From the listing below, output the lines between the one with "voucher29: [75,174,106,199] ->" and the one with "Clean Team: [134,511,390,698]", including those two, and nothing else. Pictures are not copied.
--- Given records Enclosed Below ---
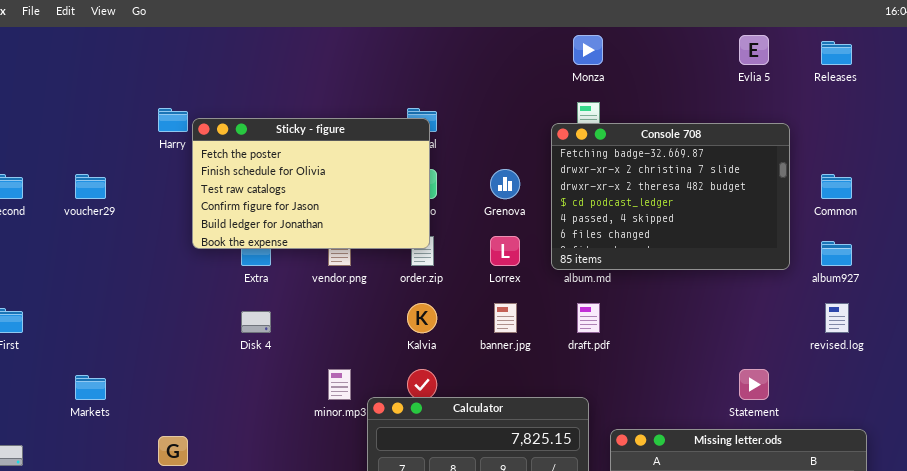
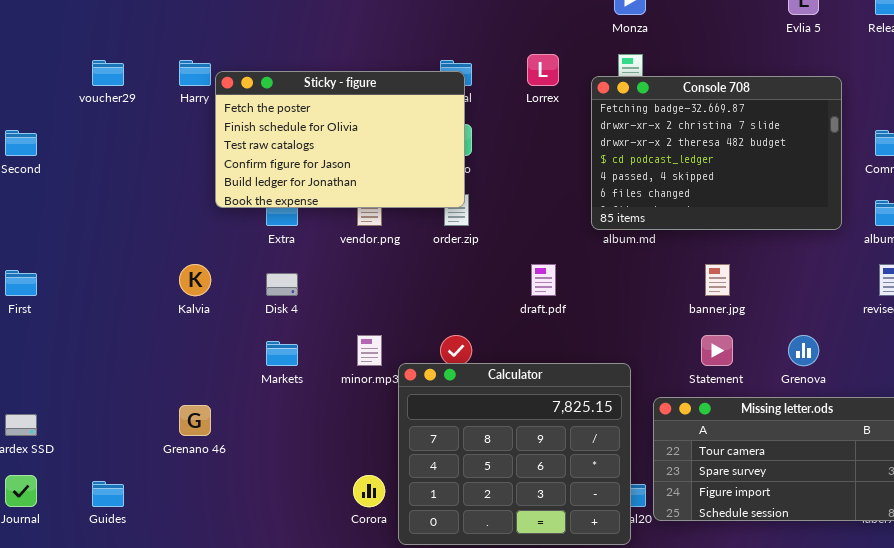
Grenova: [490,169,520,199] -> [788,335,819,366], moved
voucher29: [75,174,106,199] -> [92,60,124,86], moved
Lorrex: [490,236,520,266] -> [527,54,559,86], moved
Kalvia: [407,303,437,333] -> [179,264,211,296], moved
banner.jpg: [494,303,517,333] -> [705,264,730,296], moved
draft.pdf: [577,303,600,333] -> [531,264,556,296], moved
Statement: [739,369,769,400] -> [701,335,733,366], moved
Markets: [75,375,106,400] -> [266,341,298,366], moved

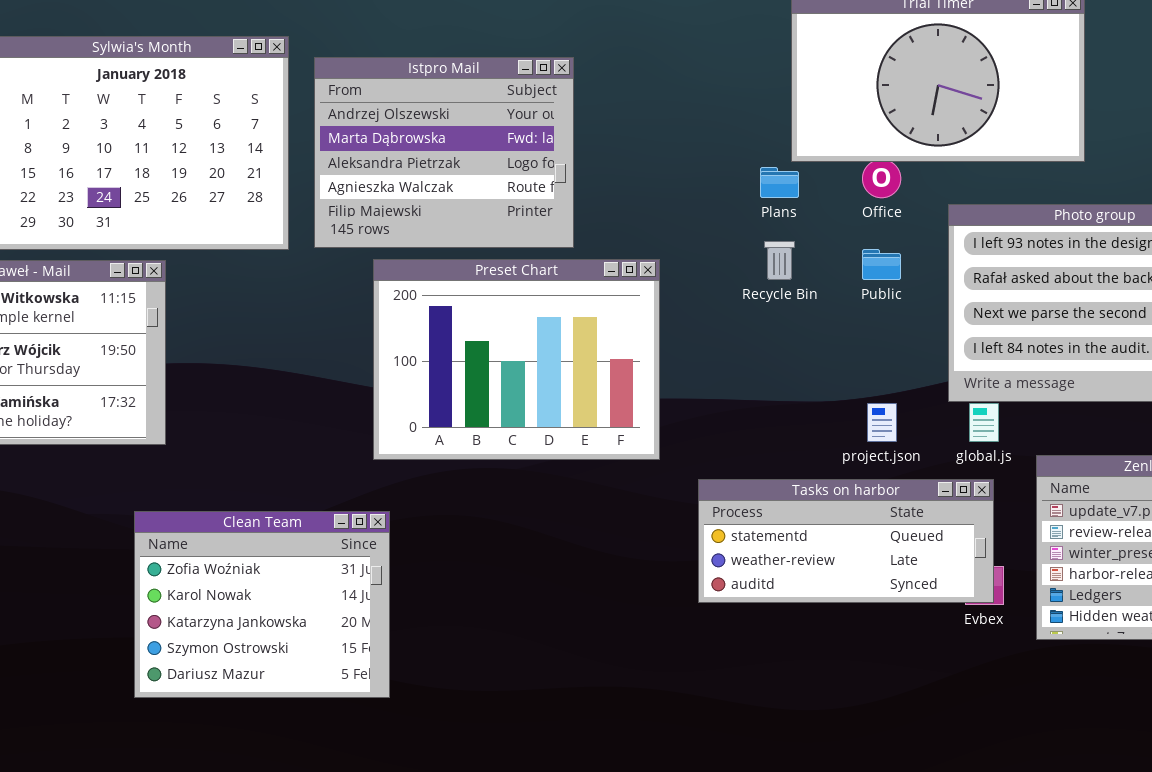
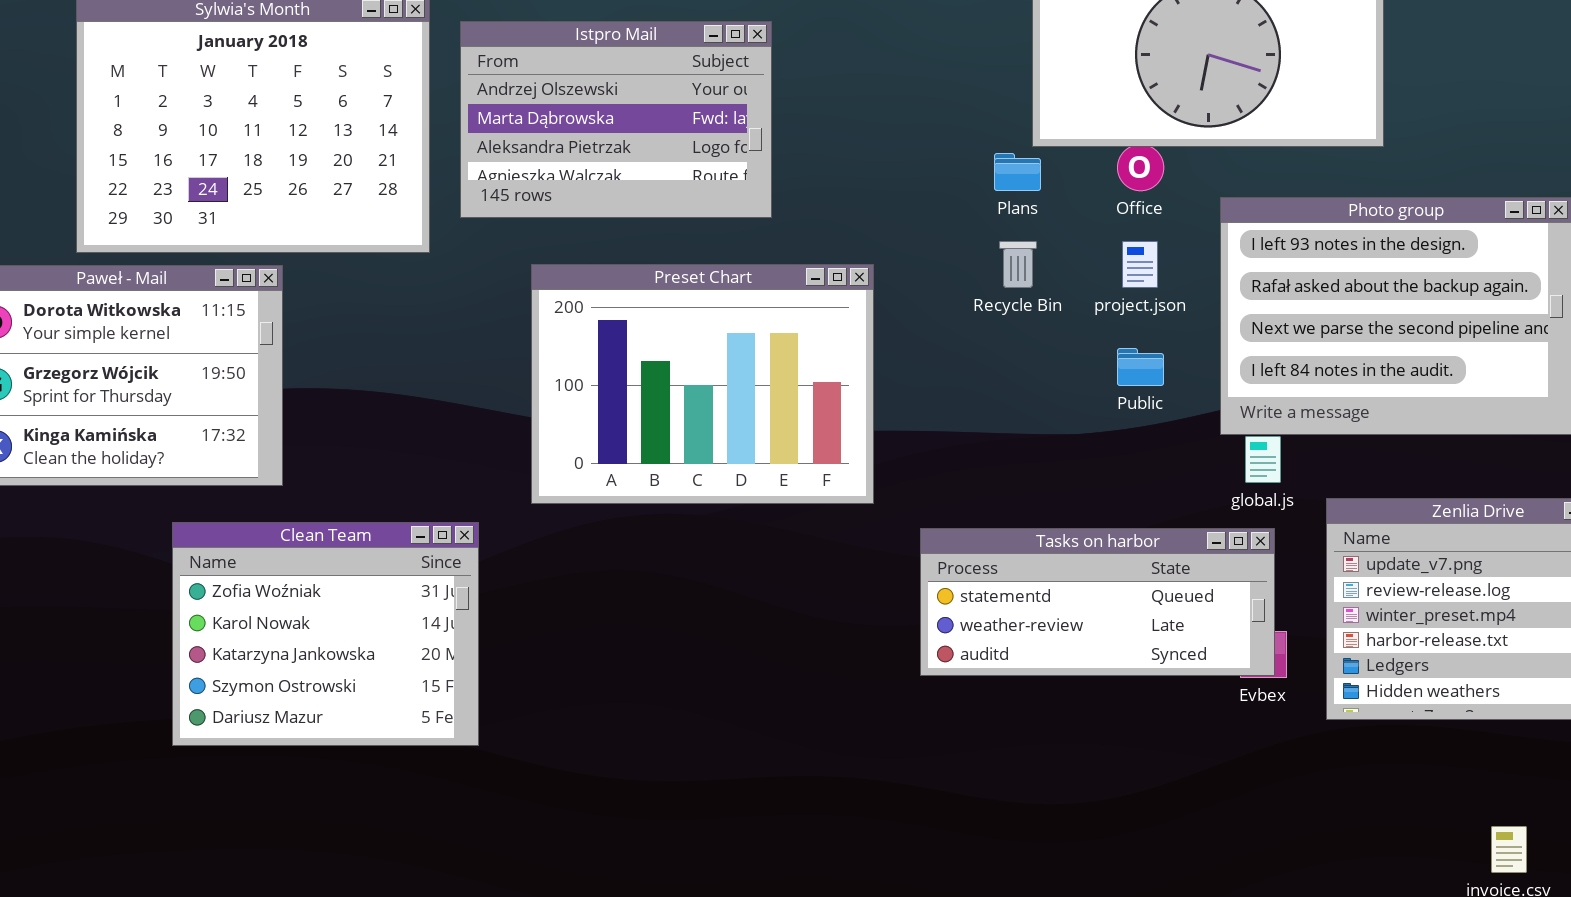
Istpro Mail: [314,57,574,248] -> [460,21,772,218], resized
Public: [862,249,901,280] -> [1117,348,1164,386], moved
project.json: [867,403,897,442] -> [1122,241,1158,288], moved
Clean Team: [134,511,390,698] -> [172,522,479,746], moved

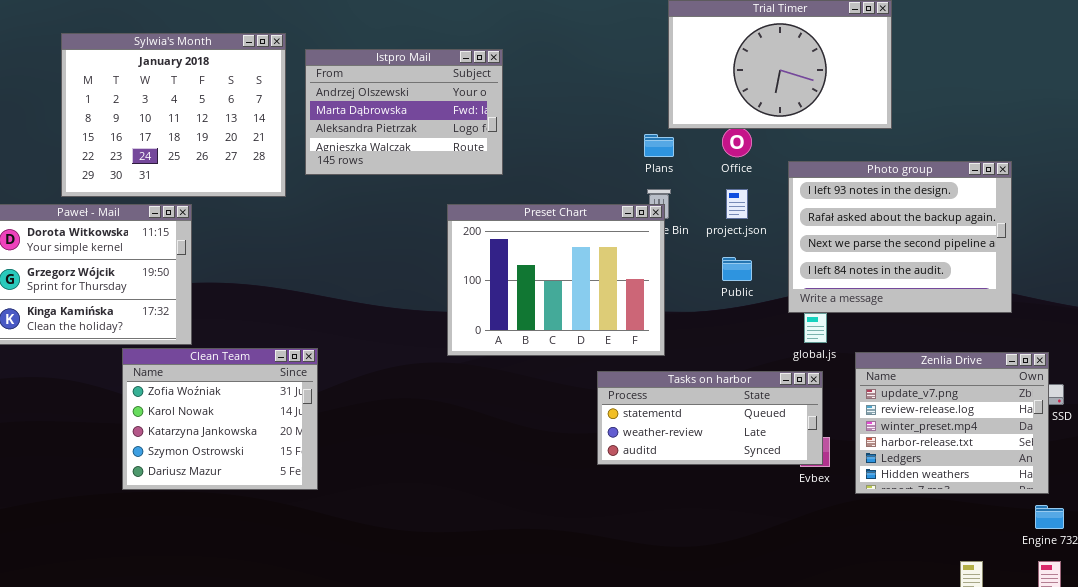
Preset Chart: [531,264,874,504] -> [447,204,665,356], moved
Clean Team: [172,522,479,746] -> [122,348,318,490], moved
--- End of Enclosed Given records ---
=== Your solution ===
voucher29: [75,174,106,199] -> [92,60,124,86], moved
Lorrex: [490,236,520,266] -> [527,54,559,86], moved
Kalvia: [407,303,437,333] -> [179,264,211,296], moved
banner.jpg: [494,303,517,333] -> [705,264,730,296], moved
draft.pdf: [577,303,600,333] -> [531,264,556,296], moved
Statement: [739,369,769,400] -> [701,335,733,366], moved
Markets: [75,375,106,400] -> [266,341,298,366], moved

Istpro Mail: [314,57,574,248] -> [460,21,772,218], resized
Public: [862,249,901,280] -> [1117,348,1164,386], moved
project.json: [867,403,897,442] -> [1122,241,1158,288], moved
Clean Team: [134,511,390,698] -> [172,522,479,746], moved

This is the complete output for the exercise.